> Work request
Every line of the entries below from the one containing "brown semicircle: (369, 76)" to the one containing "pink line: (80, 231) -> (130, 495), moved", both ends included, must be written out exactly. No other line belongs in the answer.

> Record extracts
[Start of Attachment]
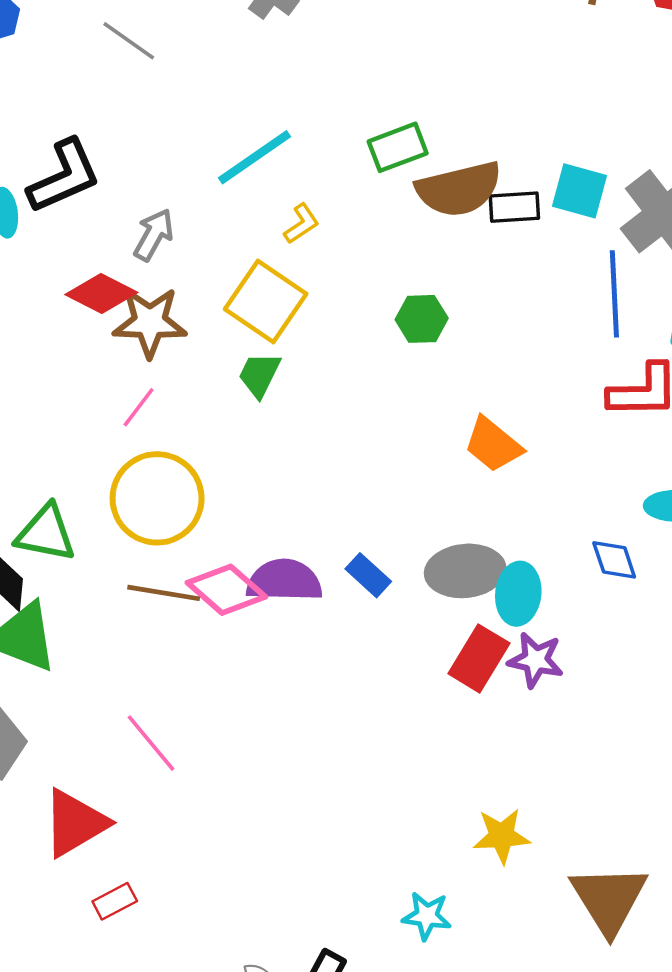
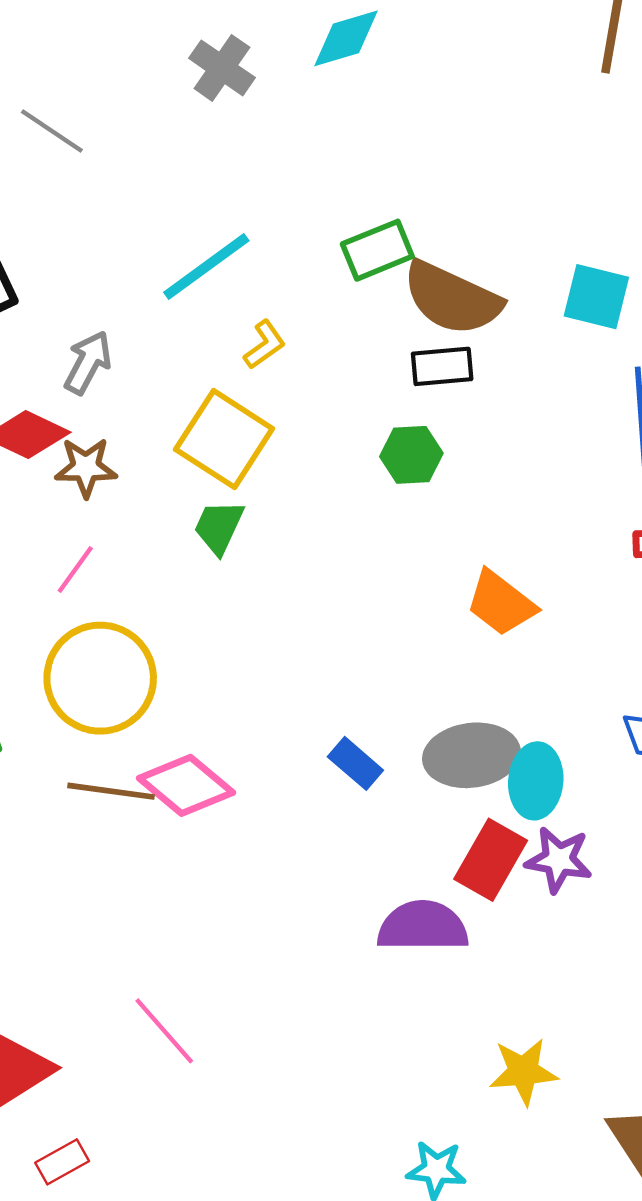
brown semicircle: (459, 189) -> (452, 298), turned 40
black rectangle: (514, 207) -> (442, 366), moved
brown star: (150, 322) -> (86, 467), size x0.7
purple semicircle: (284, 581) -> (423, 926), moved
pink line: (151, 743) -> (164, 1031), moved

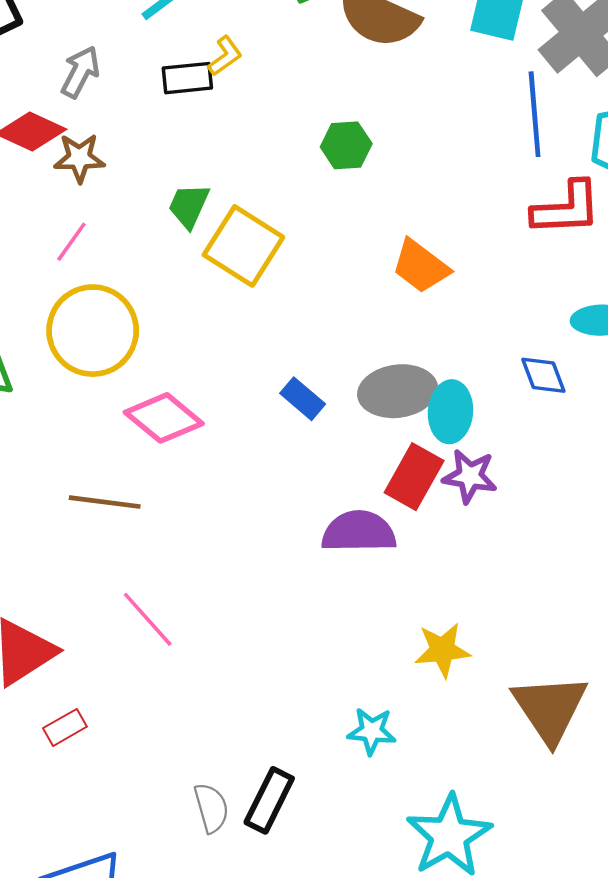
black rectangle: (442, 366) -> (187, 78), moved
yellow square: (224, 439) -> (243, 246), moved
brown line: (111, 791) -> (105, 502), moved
[End of Attachment]
[Start of Attachment]
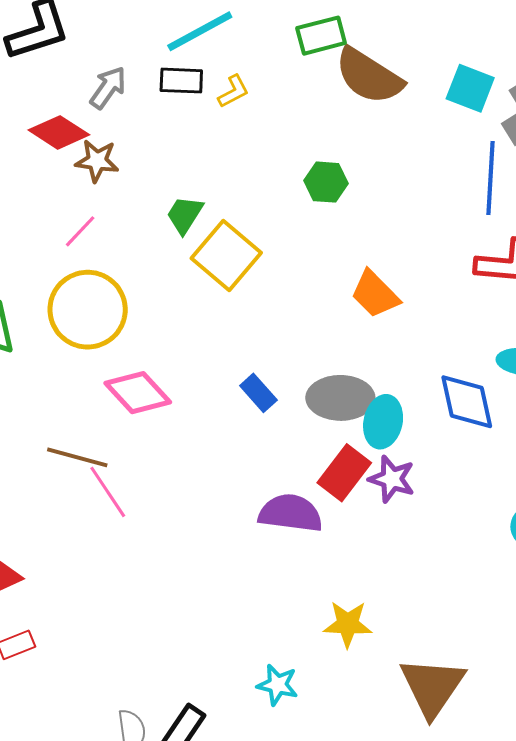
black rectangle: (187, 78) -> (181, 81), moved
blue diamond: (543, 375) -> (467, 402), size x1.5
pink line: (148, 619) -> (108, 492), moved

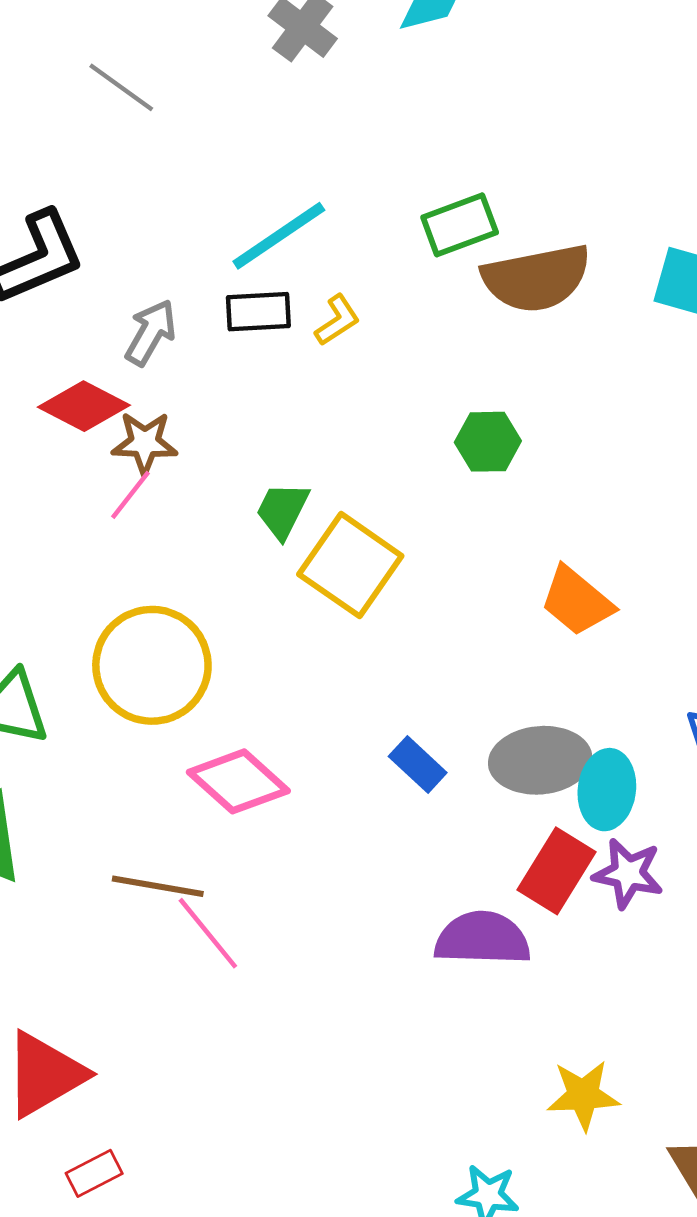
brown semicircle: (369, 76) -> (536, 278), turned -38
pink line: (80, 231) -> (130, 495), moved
[End of Attachment]
> Result of this task
brown semicircle: (369, 76) -> (536, 278), turned -38
pink line: (80, 231) -> (130, 495), moved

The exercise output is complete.